[Coordinate-based object records]

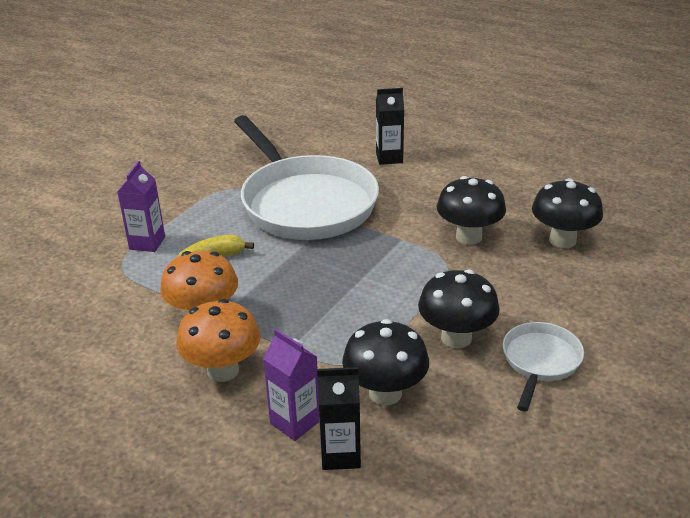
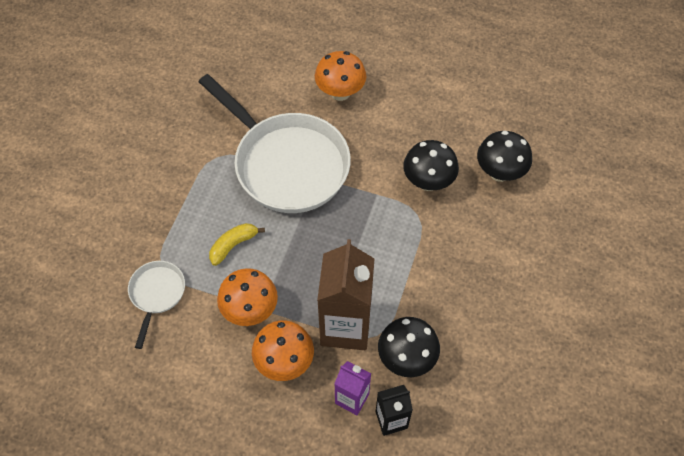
camera: 15 degrees left, 25 degrees up
(147, 243) = (172, 237): purple carton -> none
(316, 349) = (345, 327): none -> brown carton
(389, 158) = (340, 93): black carton -> orange mushroom
(456, 338) = (443, 294): black mushroom -> none
(540, 362) = (506, 305): white pan -> white pan (157, 294)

*Exercise goal:* Repeat the records above exactly, leaving out any pictures they contain.

*Answer to the exercise:*
camera: 15 degrees left, 25 degrees up
(147, 243) = (172, 237): purple carton -> none
(316, 349) = (345, 327): none -> brown carton
(389, 158) = (340, 93): black carton -> orange mushroom
(456, 338) = (443, 294): black mushroom -> none
(540, 362) = (506, 305): white pan -> white pan (157, 294)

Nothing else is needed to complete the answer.